---------- Records shown
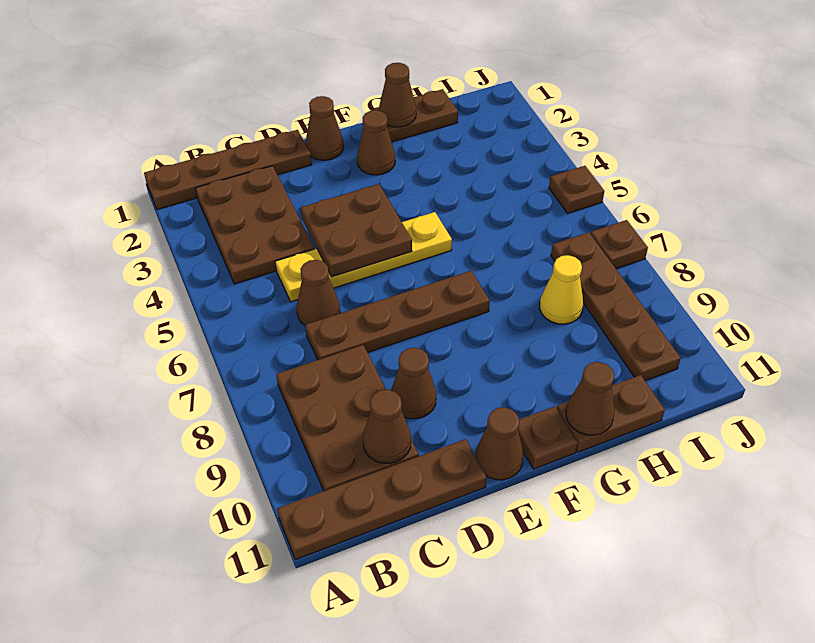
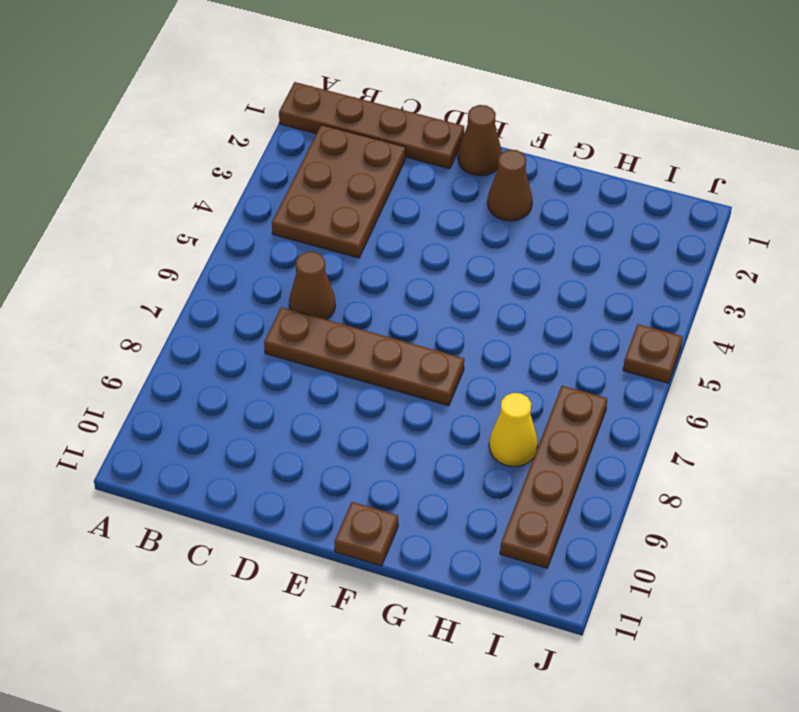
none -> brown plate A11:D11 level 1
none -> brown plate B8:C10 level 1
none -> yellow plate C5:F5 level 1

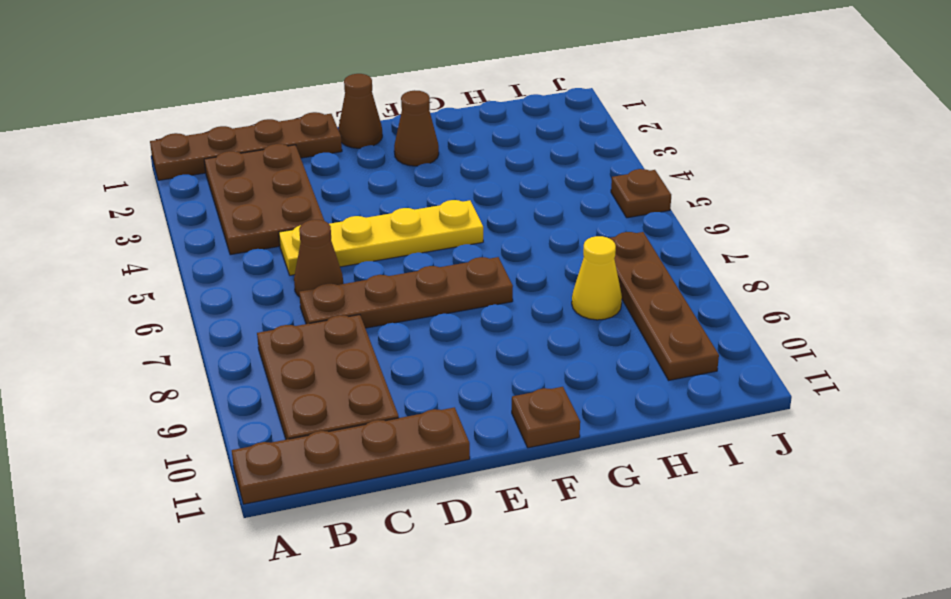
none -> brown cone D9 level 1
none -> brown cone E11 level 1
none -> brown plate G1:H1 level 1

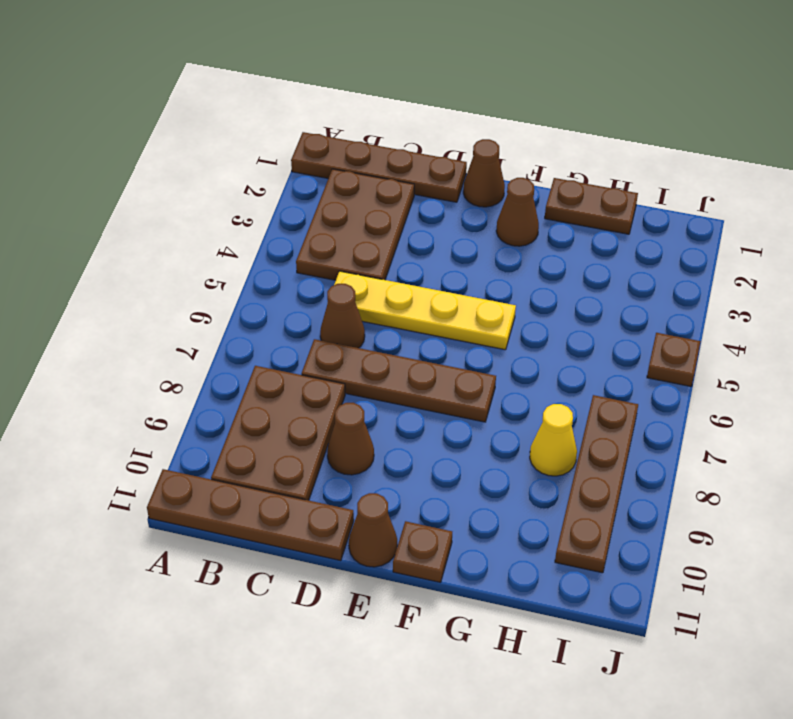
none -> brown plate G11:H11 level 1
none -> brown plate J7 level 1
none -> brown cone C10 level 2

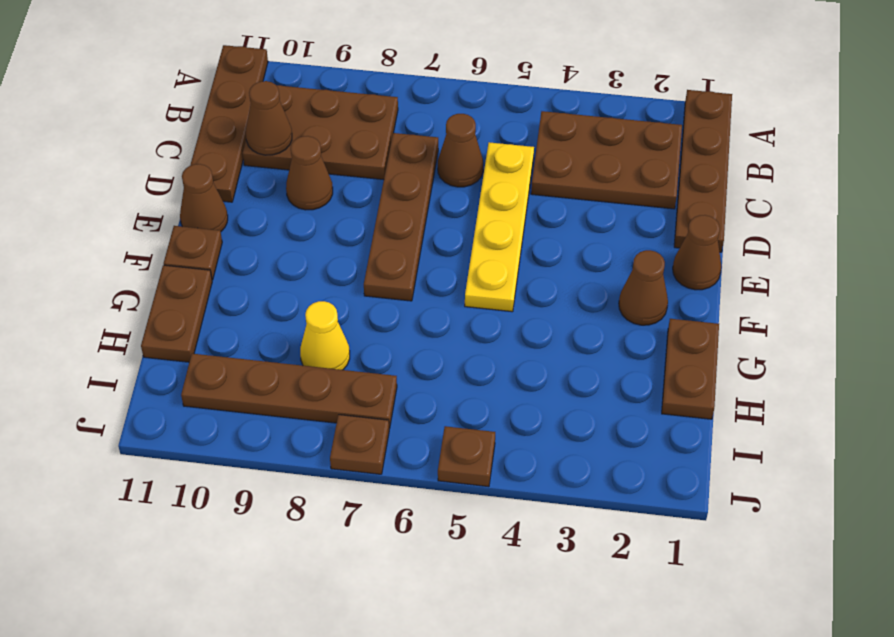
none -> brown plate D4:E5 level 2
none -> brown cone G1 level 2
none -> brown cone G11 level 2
--------------------
# Aim of the exercise
Could you repeat all of the data exactly, minus the pictures?

# Output of the task
none -> brown plate A11:D11 level 1
none -> brown plate B8:C10 level 1
none -> yellow plate C5:F5 level 1

none -> brown cone D9 level 1
none -> brown cone E11 level 1
none -> brown plate G1:H1 level 1

none -> brown plate G11:H11 level 1
none -> brown plate J7 level 1
none -> brown cone C10 level 2

none -> brown plate D4:E5 level 2
none -> brown cone G1 level 2
none -> brown cone G11 level 2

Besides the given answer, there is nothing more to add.